INSTRUCTIONS FOR THE TASK => Read the data, and whenever a line holds the word "image", report that line.

..........

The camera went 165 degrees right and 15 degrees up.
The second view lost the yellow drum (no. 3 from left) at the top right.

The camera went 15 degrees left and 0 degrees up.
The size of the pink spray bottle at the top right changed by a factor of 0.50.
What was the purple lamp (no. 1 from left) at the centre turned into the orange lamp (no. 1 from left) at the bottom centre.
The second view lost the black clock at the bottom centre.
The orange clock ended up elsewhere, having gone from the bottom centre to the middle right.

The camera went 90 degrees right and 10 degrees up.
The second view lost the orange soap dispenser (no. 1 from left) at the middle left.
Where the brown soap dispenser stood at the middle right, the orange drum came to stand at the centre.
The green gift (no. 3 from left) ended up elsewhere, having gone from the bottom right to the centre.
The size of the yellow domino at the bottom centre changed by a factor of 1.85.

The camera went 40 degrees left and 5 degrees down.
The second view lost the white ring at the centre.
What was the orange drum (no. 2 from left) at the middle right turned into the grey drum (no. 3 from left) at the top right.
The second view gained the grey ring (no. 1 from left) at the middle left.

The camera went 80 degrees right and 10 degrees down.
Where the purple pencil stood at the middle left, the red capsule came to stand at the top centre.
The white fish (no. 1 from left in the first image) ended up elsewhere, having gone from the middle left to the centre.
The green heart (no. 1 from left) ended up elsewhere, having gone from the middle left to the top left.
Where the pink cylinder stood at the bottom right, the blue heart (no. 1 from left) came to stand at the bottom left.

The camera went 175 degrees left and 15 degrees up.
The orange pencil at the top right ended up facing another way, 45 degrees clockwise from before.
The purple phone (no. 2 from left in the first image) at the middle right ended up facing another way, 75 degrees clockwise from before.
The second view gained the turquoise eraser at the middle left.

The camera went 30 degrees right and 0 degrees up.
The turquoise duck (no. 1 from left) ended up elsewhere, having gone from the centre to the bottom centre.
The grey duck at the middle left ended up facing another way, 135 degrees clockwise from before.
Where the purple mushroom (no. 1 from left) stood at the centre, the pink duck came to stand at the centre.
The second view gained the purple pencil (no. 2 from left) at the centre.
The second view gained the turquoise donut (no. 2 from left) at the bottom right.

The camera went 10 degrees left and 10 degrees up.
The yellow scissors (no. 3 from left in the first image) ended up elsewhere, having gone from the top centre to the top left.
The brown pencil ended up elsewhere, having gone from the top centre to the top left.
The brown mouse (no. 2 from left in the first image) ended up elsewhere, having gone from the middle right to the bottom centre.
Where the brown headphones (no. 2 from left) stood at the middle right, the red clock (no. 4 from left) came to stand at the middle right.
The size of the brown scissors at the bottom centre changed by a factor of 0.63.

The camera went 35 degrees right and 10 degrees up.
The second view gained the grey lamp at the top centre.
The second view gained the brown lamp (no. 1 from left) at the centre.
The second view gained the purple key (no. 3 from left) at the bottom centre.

..........

WRITTEN ANSWER =>
The white fish (no. 1 from left in the first image) ended up elsewhere, having gone from the middle left to the centre.
The purple phone (no. 2 from left in the first image) at the middle right ended up facing another way, 75 degrees clockwise from before.
The yellow scissors (no. 3 from left in the first image) ended up elsewhere, having gone from the top centre to the top left.
The brown mouse (no. 2 from left in the first image) ended up elsewhere, having gone from the middle right to the bottom centre.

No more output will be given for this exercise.